[Spatial reasoning data]
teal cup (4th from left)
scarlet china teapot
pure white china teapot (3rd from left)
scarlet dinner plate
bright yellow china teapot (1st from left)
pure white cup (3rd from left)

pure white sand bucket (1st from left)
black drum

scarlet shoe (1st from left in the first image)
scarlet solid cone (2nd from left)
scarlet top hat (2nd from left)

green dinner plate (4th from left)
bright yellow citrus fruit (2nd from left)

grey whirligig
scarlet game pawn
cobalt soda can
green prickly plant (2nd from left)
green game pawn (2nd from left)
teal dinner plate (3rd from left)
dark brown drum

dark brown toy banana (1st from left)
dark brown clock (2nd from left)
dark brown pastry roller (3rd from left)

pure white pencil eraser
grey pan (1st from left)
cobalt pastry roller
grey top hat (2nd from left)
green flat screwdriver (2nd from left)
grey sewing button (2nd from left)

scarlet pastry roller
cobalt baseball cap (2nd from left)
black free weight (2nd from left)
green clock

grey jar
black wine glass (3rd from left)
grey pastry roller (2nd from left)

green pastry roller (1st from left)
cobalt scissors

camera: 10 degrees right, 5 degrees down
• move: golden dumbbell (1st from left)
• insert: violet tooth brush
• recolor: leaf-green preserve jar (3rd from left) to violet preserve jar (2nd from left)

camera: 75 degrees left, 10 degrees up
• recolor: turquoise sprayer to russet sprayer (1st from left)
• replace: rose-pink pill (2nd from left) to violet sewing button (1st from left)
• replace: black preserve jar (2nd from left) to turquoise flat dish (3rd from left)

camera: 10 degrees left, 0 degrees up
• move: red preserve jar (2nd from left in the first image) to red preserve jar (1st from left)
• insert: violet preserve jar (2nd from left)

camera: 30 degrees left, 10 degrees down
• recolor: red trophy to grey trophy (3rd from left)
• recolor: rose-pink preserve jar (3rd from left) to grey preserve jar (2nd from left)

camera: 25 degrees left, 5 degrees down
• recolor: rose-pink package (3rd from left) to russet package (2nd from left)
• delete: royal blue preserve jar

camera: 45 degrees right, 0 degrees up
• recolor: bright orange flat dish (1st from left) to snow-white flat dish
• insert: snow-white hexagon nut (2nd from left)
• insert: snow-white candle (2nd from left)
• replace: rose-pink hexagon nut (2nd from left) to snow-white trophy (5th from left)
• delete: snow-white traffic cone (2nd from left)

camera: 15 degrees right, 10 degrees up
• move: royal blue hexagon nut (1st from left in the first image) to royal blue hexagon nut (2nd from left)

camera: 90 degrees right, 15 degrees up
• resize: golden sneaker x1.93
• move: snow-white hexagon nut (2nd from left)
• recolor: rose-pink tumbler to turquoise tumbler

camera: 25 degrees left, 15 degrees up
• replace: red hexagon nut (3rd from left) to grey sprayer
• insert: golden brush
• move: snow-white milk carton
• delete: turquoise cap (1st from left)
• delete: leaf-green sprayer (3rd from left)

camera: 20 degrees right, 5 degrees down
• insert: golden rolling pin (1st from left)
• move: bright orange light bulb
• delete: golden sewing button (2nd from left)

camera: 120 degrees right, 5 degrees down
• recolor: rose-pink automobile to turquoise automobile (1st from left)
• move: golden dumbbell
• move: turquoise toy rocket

◆ **What you need to do**: Restate the data word for word, leaving nothing out.

◆ **Result**:
teal cup (4th from left)
scarlet china teapot
pure white china teapot (3rd from left)
scarlet dinner plate
bright yellow china teapot (1st from left)
pure white cup (3rd from left)

pure white sand bucket (1st from left)
black drum

scarlet shoe (1st from left in the first image)
scarlet solid cone (2nd from left)
scarlet top hat (2nd from left)

green dinner plate (4th from left)
bright yellow citrus fruit (2nd from left)

grey whirligig
scarlet game pawn
cobalt soda can
green prickly plant (2nd from left)
green game pawn (2nd from left)
teal dinner plate (3rd from left)
dark brown drum

dark brown toy banana (1st from left)
dark brown clock (2nd from left)
dark brown pastry roller (3rd from left)

pure white pencil eraser
grey pan (1st from left)
cobalt pastry roller
grey top hat (2nd from left)
green flat screwdriver (2nd from left)
grey sewing button (2nd from left)

scarlet pastry roller
cobalt baseball cap (2nd from left)
black free weight (2nd from left)
green clock

grey jar
black wine glass (3rd from left)
grey pastry roller (2nd from left)

green pastry roller (1st from left)
cobalt scissors

camera: 10 degrees right, 5 degrees down
• move: golden dumbbell (1st from left)
• insert: violet tooth brush
• recolor: leaf-green preserve jar (3rd from left) to violet preserve jar (2nd from left)

camera: 75 degrees left, 10 degrees up
• recolor: turquoise sprayer to russet sprayer (1st from left)
• replace: rose-pink pill (2nd from left) to violet sewing button (1st from left)
• replace: black preserve jar (2nd from left) to turquoise flat dish (3rd from left)

camera: 10 degrees left, 0 degrees up
• move: red preserve jar (2nd from left in the first image) to red preserve jar (1st from left)
• insert: violet preserve jar (2nd from left)

camera: 30 degrees left, 10 degrees down
• recolor: red trophy to grey trophy (3rd from left)
• recolor: rose-pink preserve jar (3rd from left) to grey preserve jar (2nd from left)

camera: 25 degrees left, 5 degrees down
• recolor: rose-pink package (3rd from left) to russet package (2nd from left)
• delete: royal blue preserve jar

camera: 45 degrees right, 0 degrees up
• recolor: bright orange flat dish (1st from left) to snow-white flat dish
• insert: snow-white hexagon nut (2nd from left)
• insert: snow-white candle (2nd from left)
• replace: rose-pink hexagon nut (2nd from left) to snow-white trophy (5th from left)
• delete: snow-white traffic cone (2nd from left)

camera: 15 degrees right, 10 degrees up
• move: royal blue hexagon nut (1st from left in the first image) to royal blue hexagon nut (2nd from left)

camera: 90 degrees right, 15 degrees up
• resize: golden sneaker x1.93
• move: snow-white hexagon nut (2nd from left)
• recolor: rose-pink tumbler to turquoise tumbler

camera: 25 degrees left, 15 degrees up
• replace: red hexagon nut (3rd from left) to grey sprayer
• insert: golden brush
• move: snow-white milk carton
• delete: turquoise cap (1st from left)
• delete: leaf-green sprayer (3rd from left)

camera: 20 degrees right, 5 degrees down
• insert: golden rolling pin (1st from left)
• move: bright orange light bulb
• delete: golden sewing button (2nd from left)

camera: 120 degrees right, 5 degrees down
• recolor: rose-pink automobile to turquoise automobile (1st from left)
• move: golden dumbbell
• move: turquoise toy rocket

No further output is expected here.